What to produce >> Transcribe exactly, and without pictures, only the lines from the one bearing "(328, 240) = (189, 248): none -> grey ball" through the final line of the data below.
--------------------------------
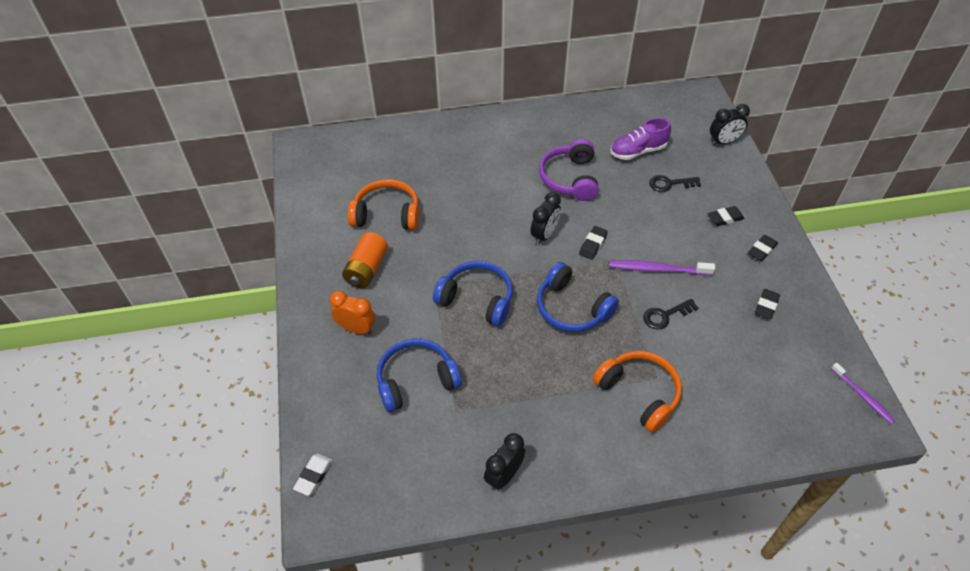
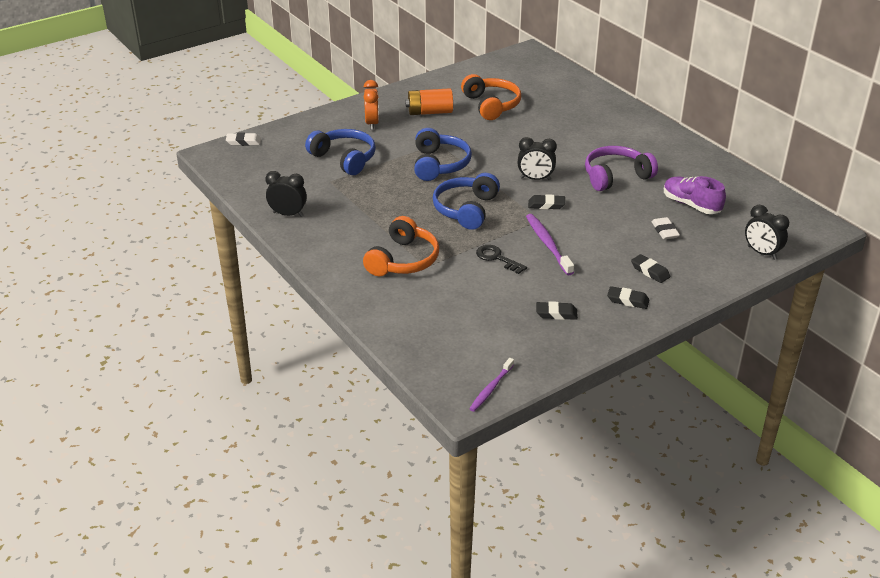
camera: 65 degrees right, 15 degrees down
(670, 184) = (664, 231): black key -> white eraser

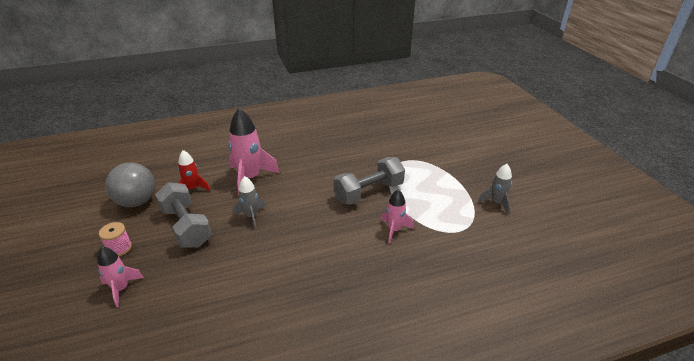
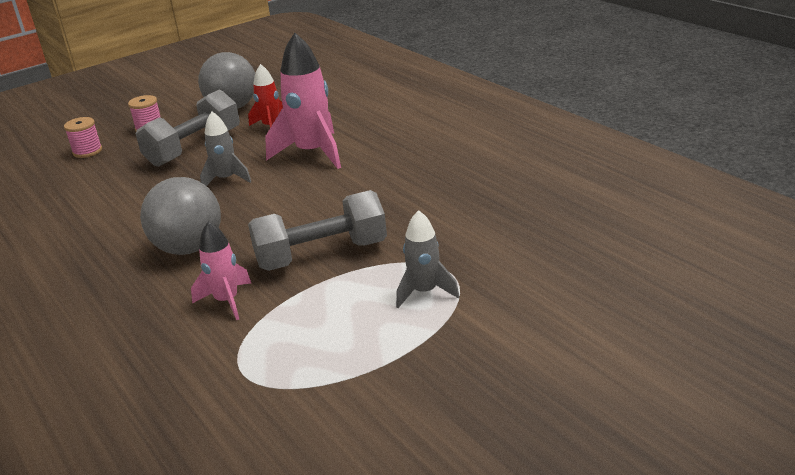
camera: 75 degrees right, 5 degrees down
(121, 289) = (87, 151): pink rocket -> pink spool
(328, 240) = (189, 248): none -> grey ball
(369, 192) = (321, 255): grey dumbbell -> grey dumbbell turned 60 degrees counterclockwise
(496, 203) = (352, 414): grey rocket -> grey rocket (424, 292)

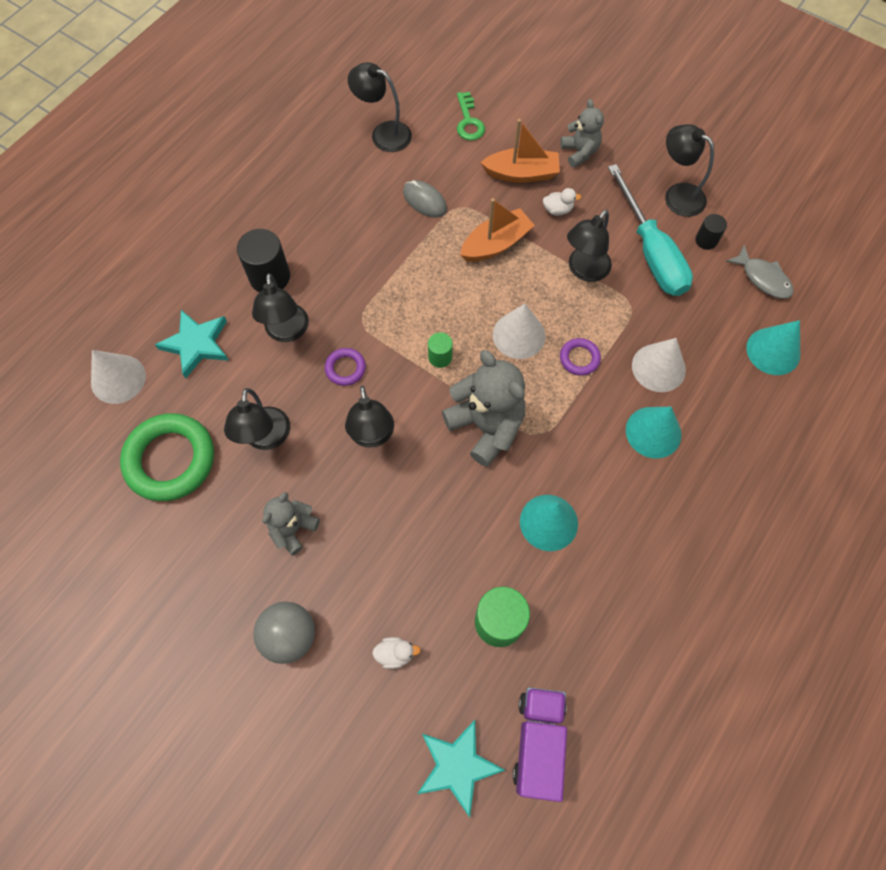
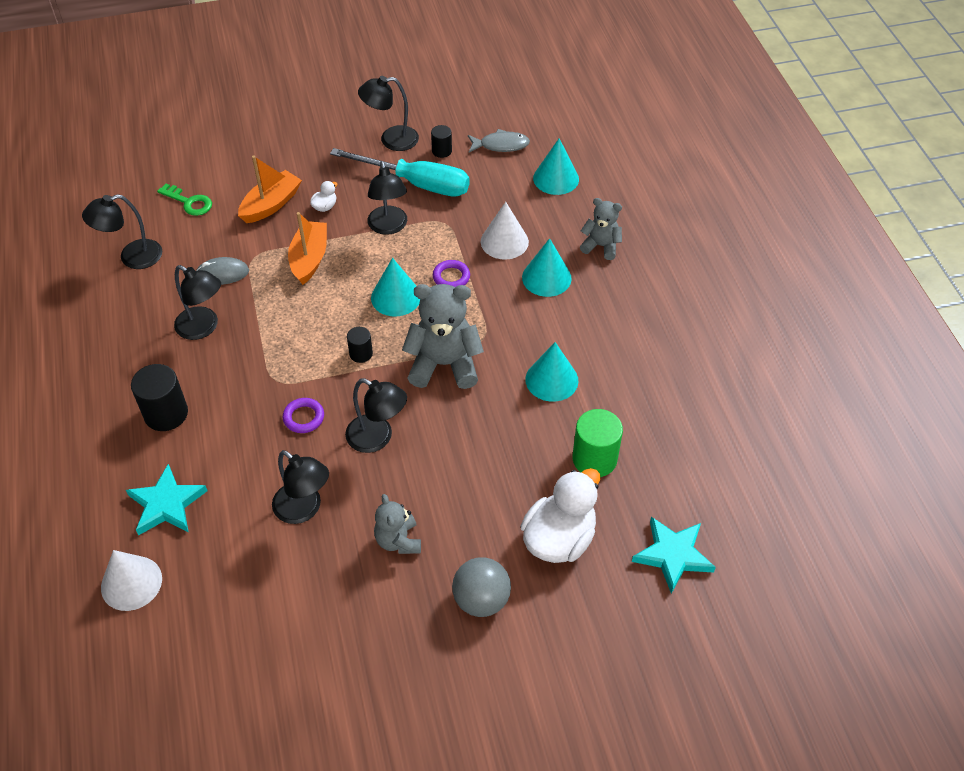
camera: 50 degrees left, 15 degrees down
(170, 460) = (249, 590): green ring -> none
(287, 332) = (228, 434): black lamp -> black lamp (203, 327)
(395, 653) = (559, 538): white duck -> white duck, size x2.37
(440, 357) = (361, 353): green cylinder -> black cylinder
(519, 335) = (396, 297): white cone -> turquoise cone
(538, 742) = (697, 495): purple truck -> none
(579, 152) = (295, 163): grey teddy bear -> grey teddy bear (601, 246)

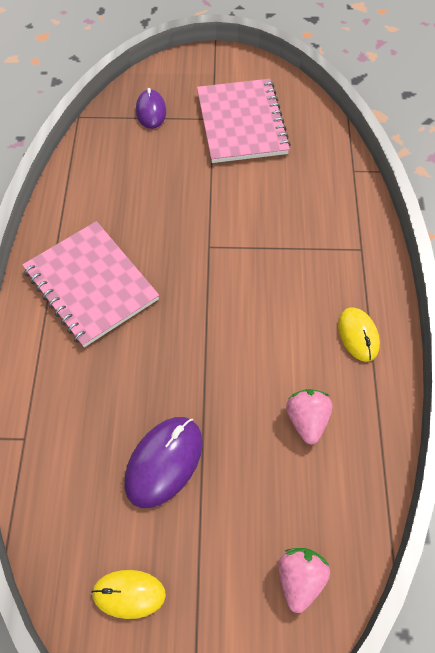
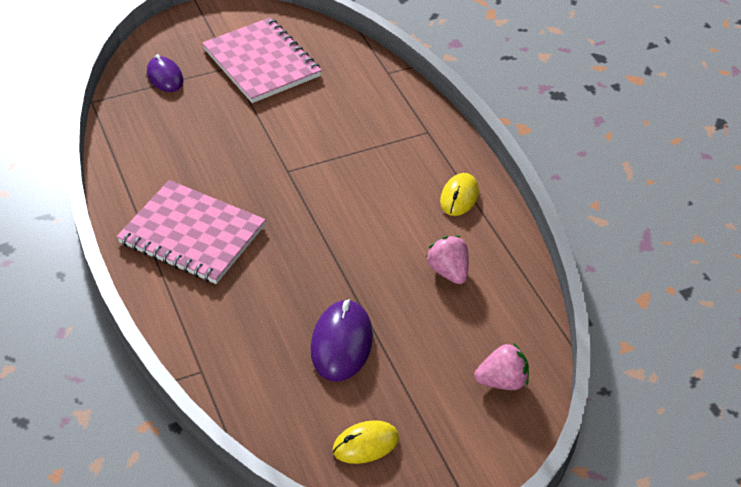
camera: 25 degrees left, 15 degrees down
(299, 579) = (502, 381): pink strawberry -> pink strawberry turned 90 degrees clockwise
(358, 335) = (459, 197): yellow mouse -> yellow mouse turned 60 degrees clockwise

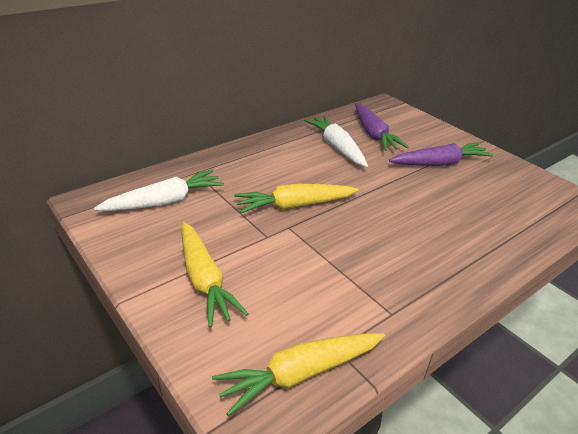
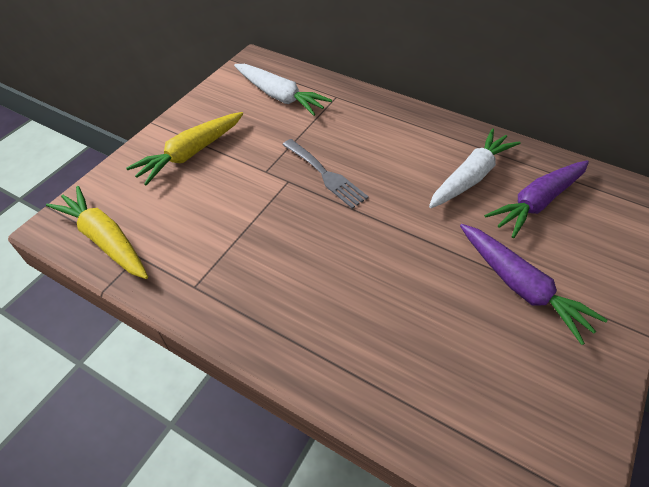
camera: 70 degrees right, 15 degrees up
(294, 205) = (326, 175): yellow carrot -> grey fork

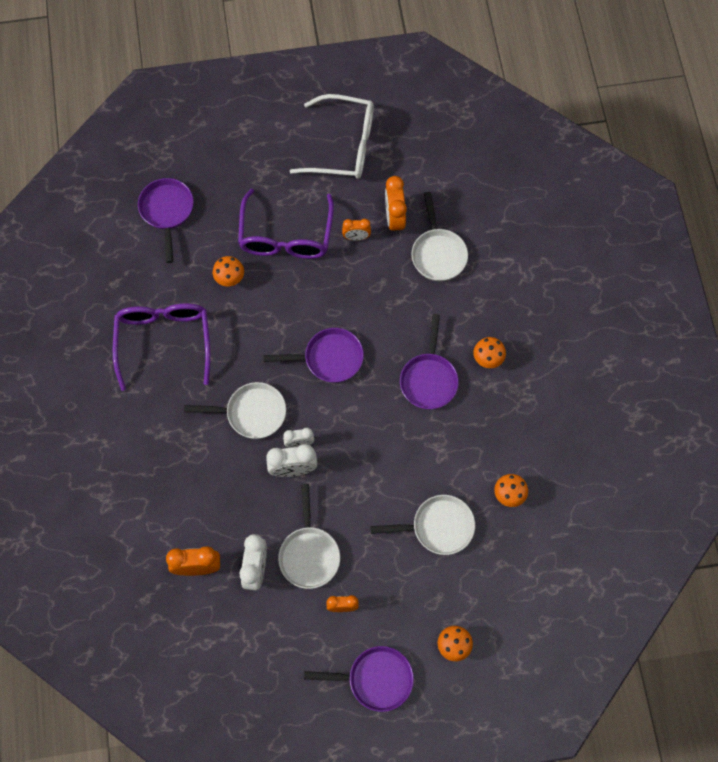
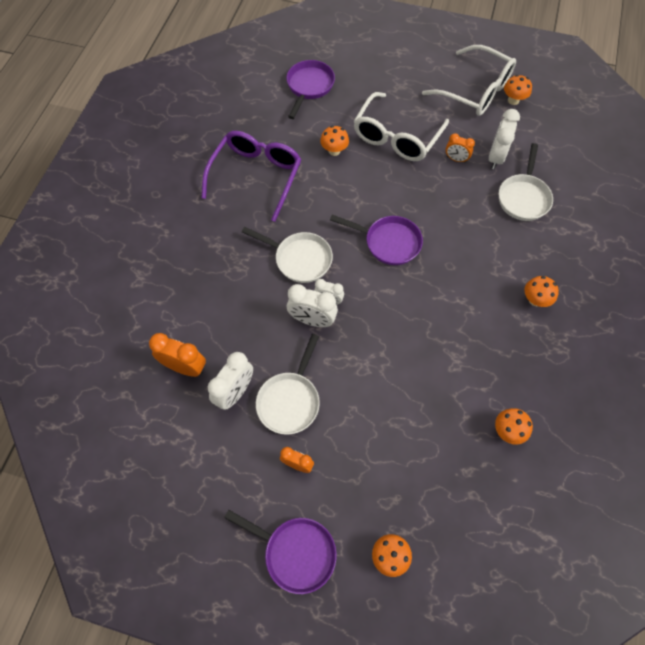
camera: 25 degrees right, 5 degrees down
(286, 235) = (396, 136): purple glasses -> white glasses
(386, 142) = (513, 100): none -> orange mushroom
(394, 219) = (496, 157): orange clock -> white clock
(429, 379) = (471, 295): purple pan -> none
(438, 527) = (424, 430): white pan -> none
--------------------------------
Exercise result >>
(328, 240) = (189, 248): none -> grey ball
(369, 192) = (321, 255): grey dumbbell -> grey dumbbell turned 60 degrees counterclockwise
(496, 203) = (352, 414): grey rocket -> grey rocket (424, 292)

camera: 50 degrees left, 15 degrees down
(170, 460) = (249, 590): green ring -> none
(287, 332) = (228, 434): black lamp -> black lamp (203, 327)
(395, 653) = (559, 538): white duck -> white duck, size x2.37
(440, 357) = (361, 353): green cylinder -> black cylinder
(519, 335) = (396, 297): white cone -> turquoise cone
(538, 742) = (697, 495): purple truck -> none
(579, 152) = (295, 163): grey teddy bear -> grey teddy bear (601, 246)

camera: 25 degrees left, 15 degrees down
(299, 579) = (502, 381): pink strawberry -> pink strawberry turned 90 degrees clockwise
(358, 335) = (459, 197): yellow mouse -> yellow mouse turned 60 degrees clockwise

camera: 70 degrees right, 15 degrees up
(294, 205) = (326, 175): yellow carrot -> grey fork

camera: 25 degrees right, 5 degrees down
(286, 235) = (396, 136): purple glasses -> white glasses
(386, 142) = (513, 100): none -> orange mushroom
(394, 219) = (496, 157): orange clock -> white clock
(429, 379) = (471, 295): purple pan -> none
(438, 527) = (424, 430): white pan -> none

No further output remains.